YOUR ASSIGNMENT: All of the data should be output character for character, except the pictures.

====== THE INPUT ======

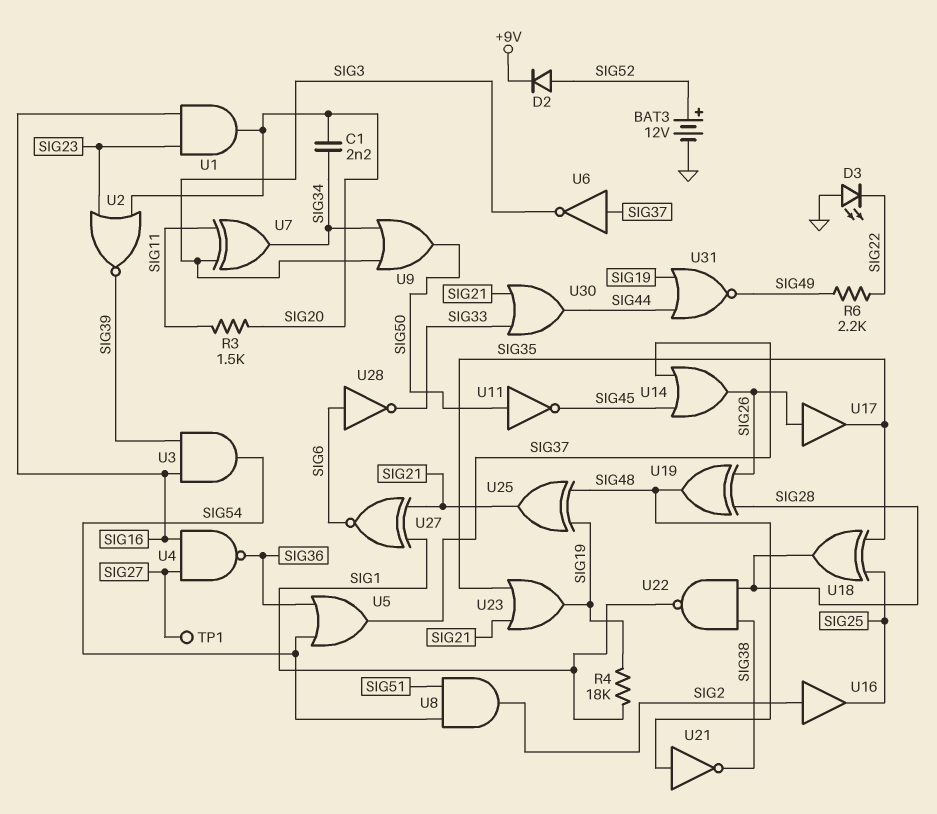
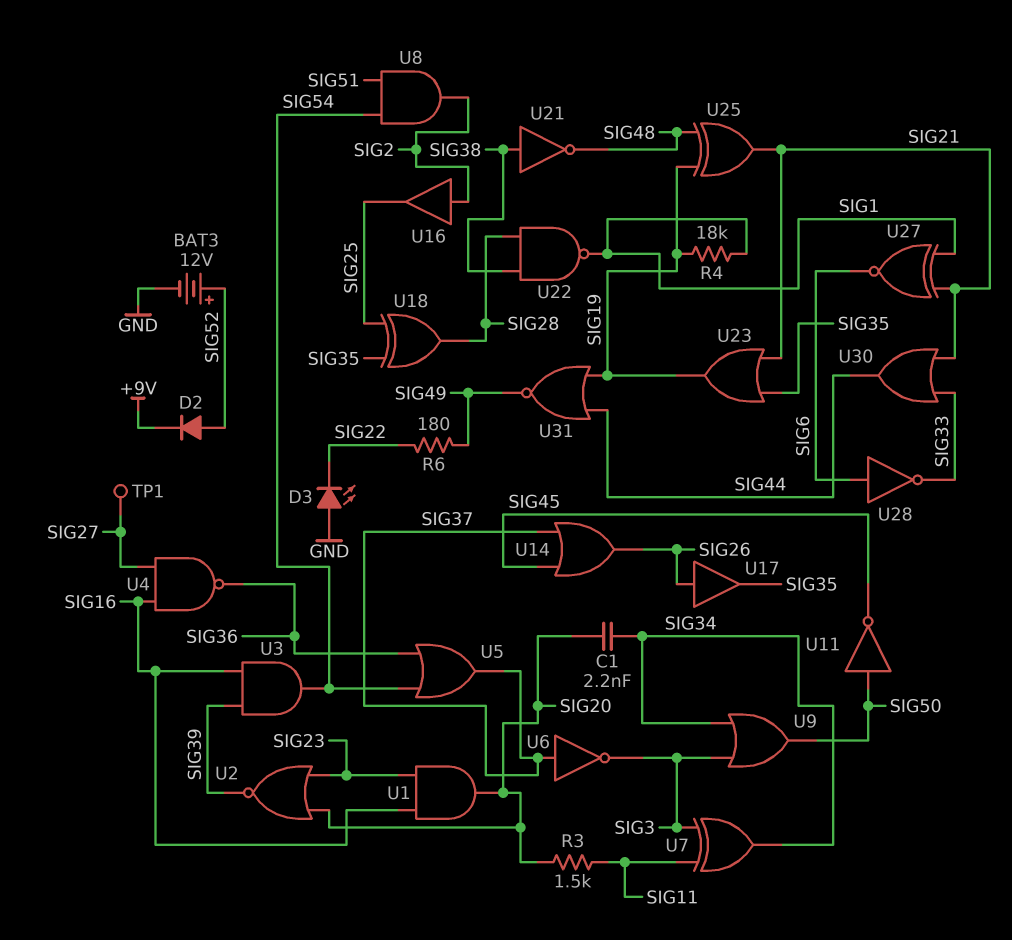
R6: 2.2k (SIG22, SIG49) -> 180 (SIG22, SIG49)
U19: XOR (in SIG26, in SIG28, out SIG48) -> none
U21: NOT (in SIG48, out SIG38) -> NOT (in SIG38, out SIG48)

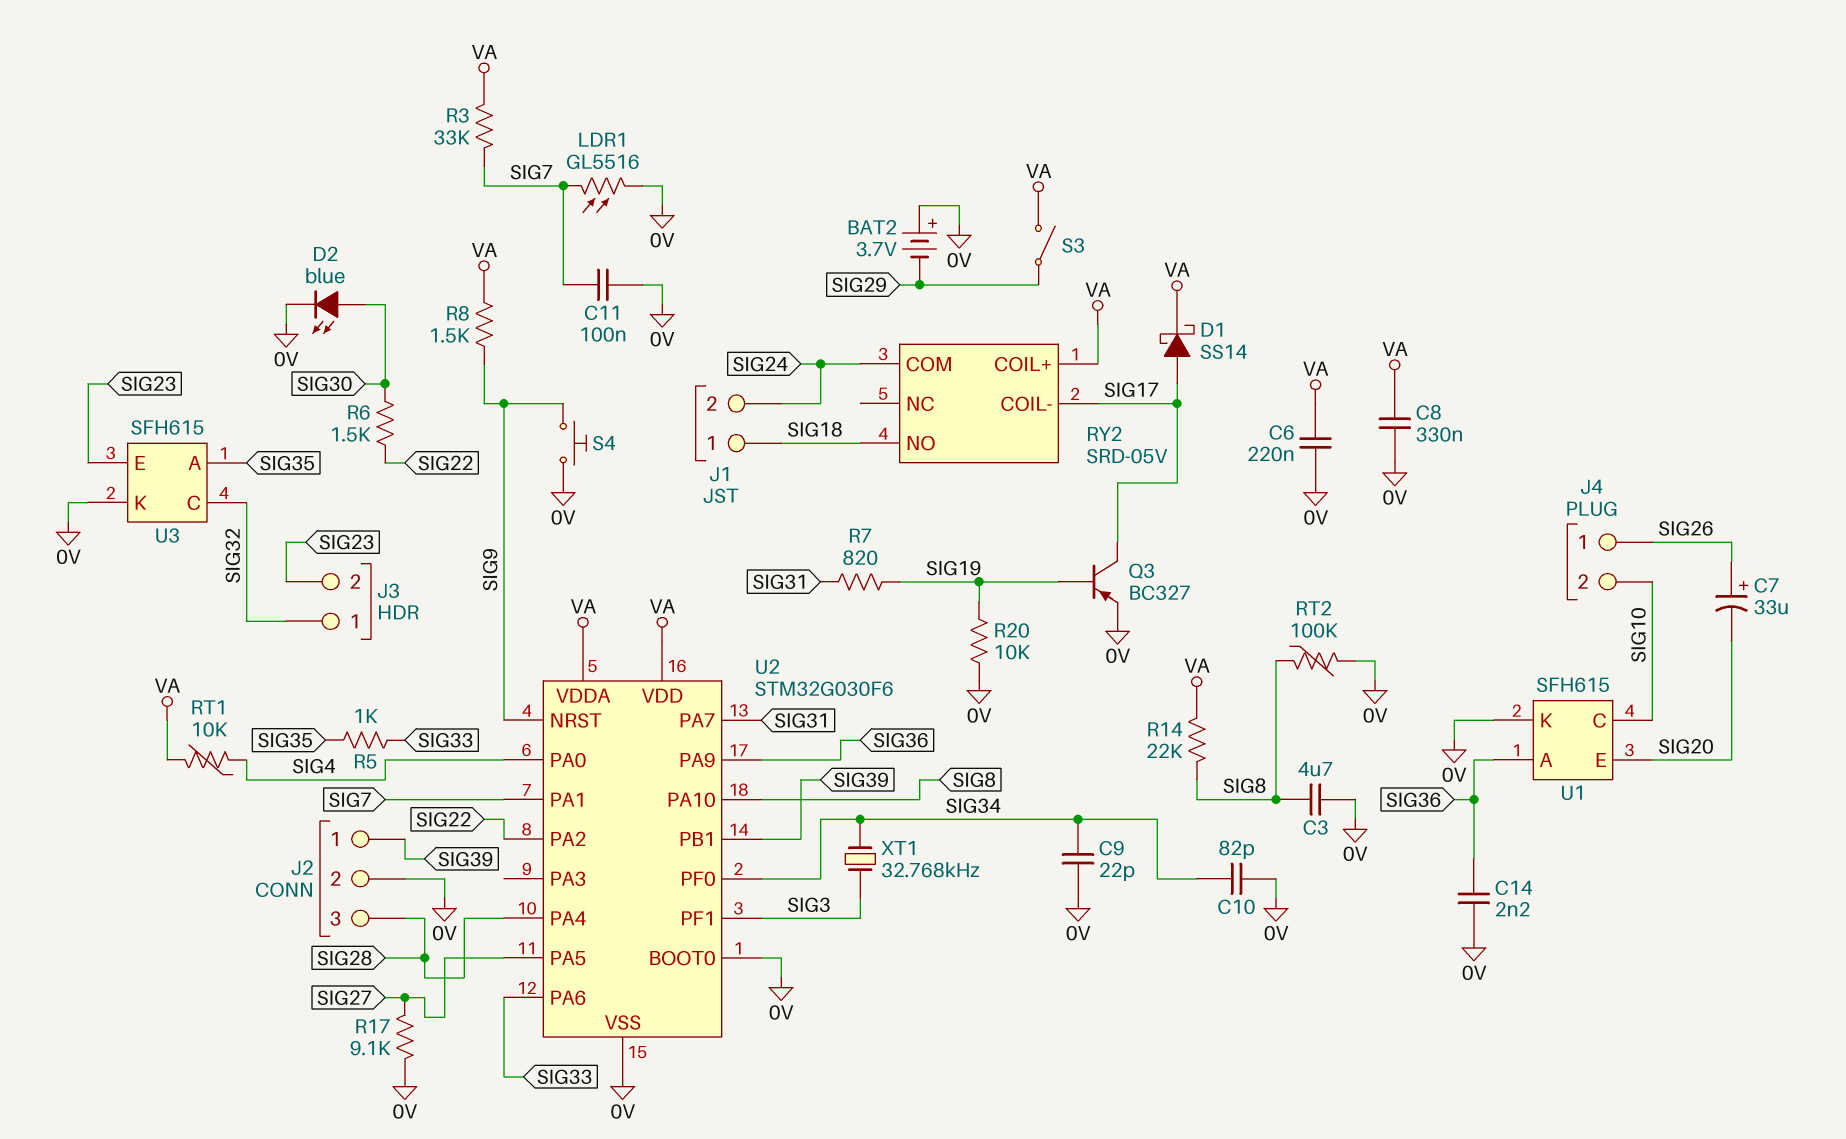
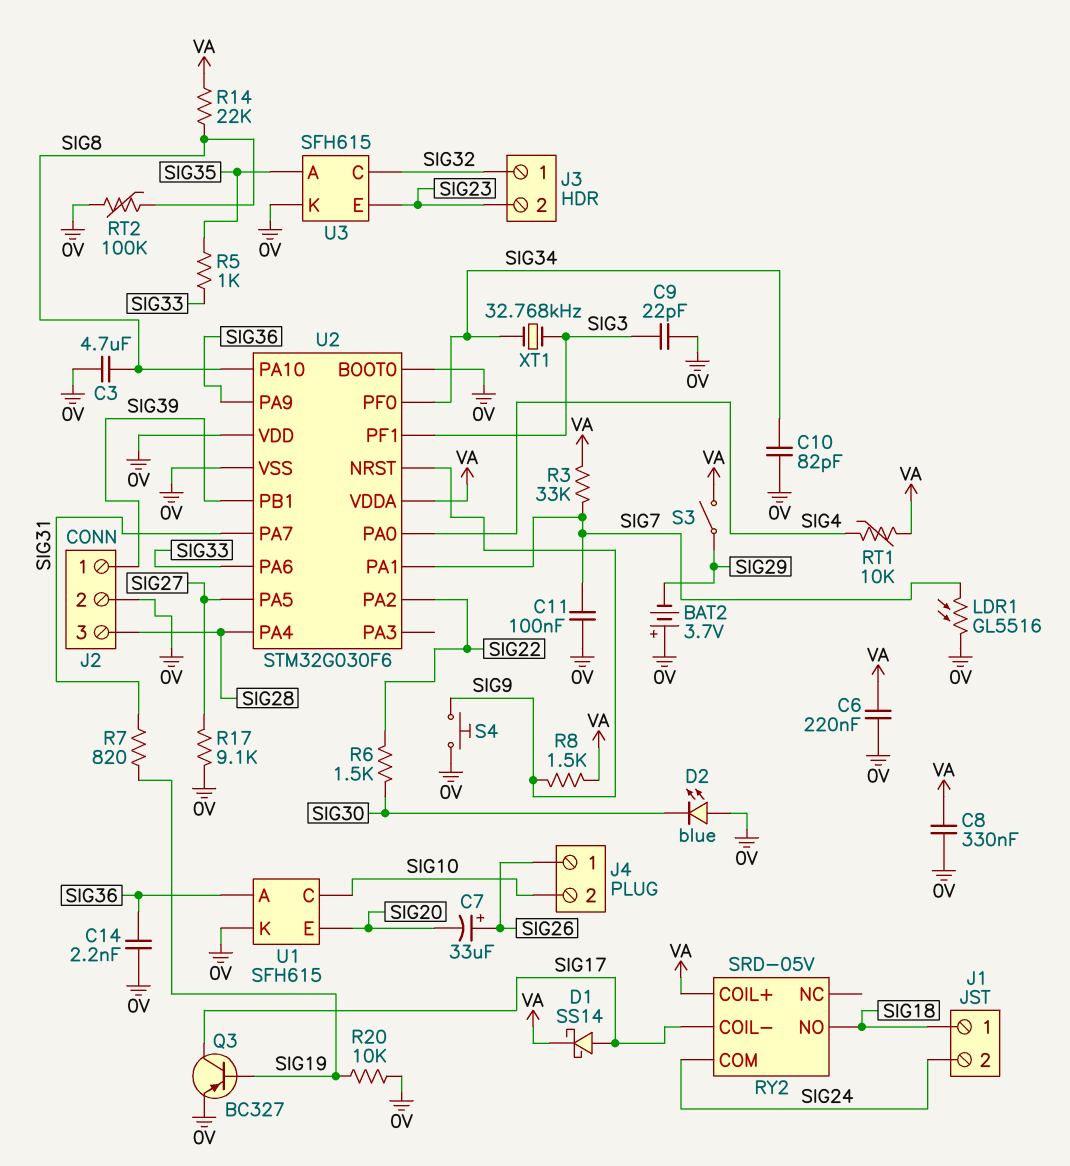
C9: 22pF (0V, SIG34) -> 22pF (0V, SIG3)
D2: LED blue (A SIG30, K 0V) -> LED blue (A 0V, K SIG30)
U2 pin VDD: VA -> 0V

======

ANSWER BOX:
R6: 2.2k (SIG22, SIG49) -> 180 (SIG22, SIG49)
U19: XOR (in SIG26, in SIG28, out SIG48) -> none
U21: NOT (in SIG48, out SIG38) -> NOT (in SIG38, out SIG48)

C9: 22pF (0V, SIG34) -> 22pF (0V, SIG3)
D2: LED blue (A SIG30, K 0V) -> LED blue (A 0V, K SIG30)
U2 pin VDD: VA -> 0V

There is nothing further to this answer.